## [MATERIAL FOR THE TASK]
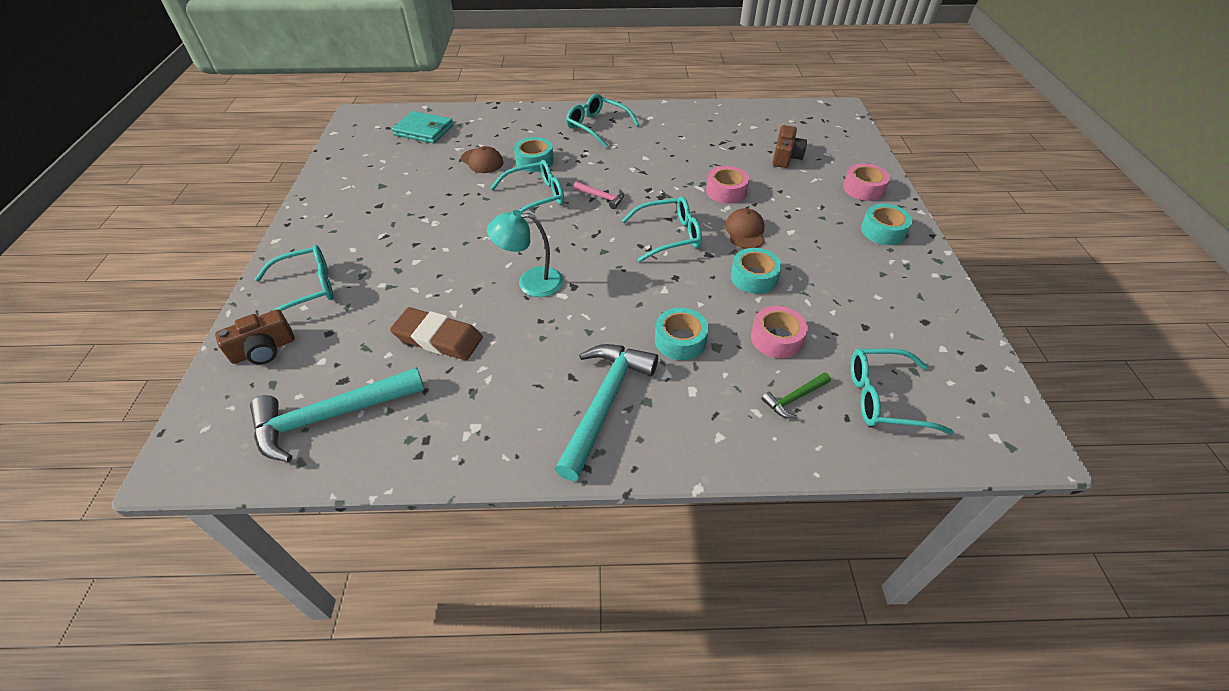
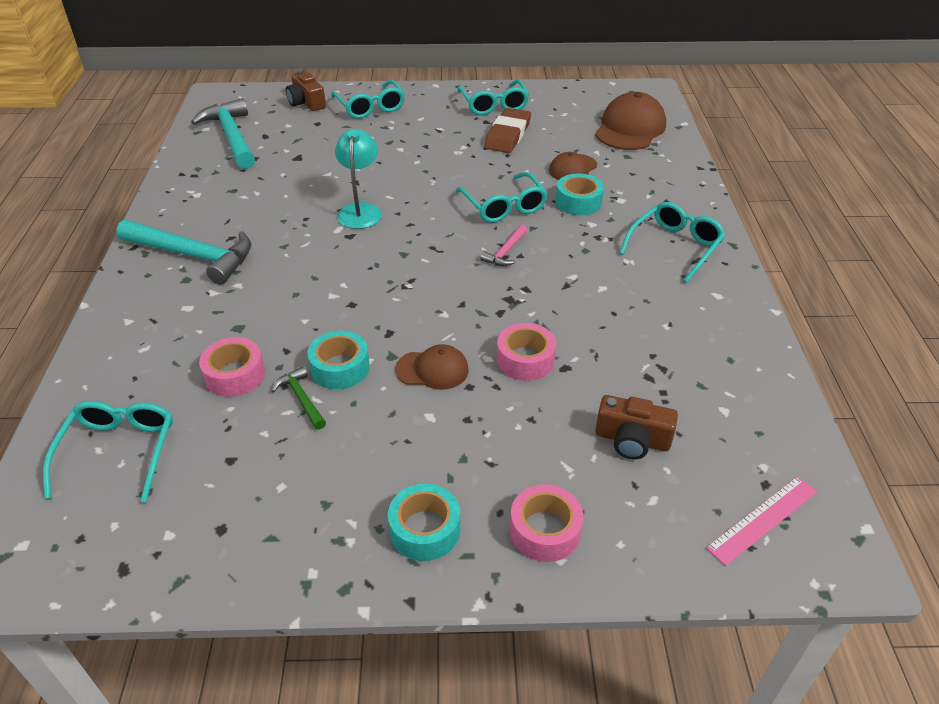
camera: 90 degrees right, 5 degrees down
(424, 130) = (630, 128): turquoise wallet -> brown cap
(438, 338) = (297, 169): brown eraser -> brown eraser (507, 135)
(669, 236) = (427, 302): turquoise glasses -> turquoise glasses (493, 105)
(680, 340) = (254, 303): turquoise tape -> none
(794, 398) = (149, 377): green hammer -> green hammer (301, 399)
(826, 125) = (762, 519): none -> pink ruler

## [TRY IT]
Repeat the material exactly. Any picture in it should be dropped.

## [WRITTEN RESPONSE]
camera: 90 degrees right, 5 degrees down
(424, 130) = (630, 128): turquoise wallet -> brown cap
(438, 338) = (297, 169): brown eraser -> brown eraser (507, 135)
(669, 236) = (427, 302): turquoise glasses -> turquoise glasses (493, 105)
(680, 340) = (254, 303): turquoise tape -> none
(794, 398) = (149, 377): green hammer -> green hammer (301, 399)
(826, 125) = (762, 519): none -> pink ruler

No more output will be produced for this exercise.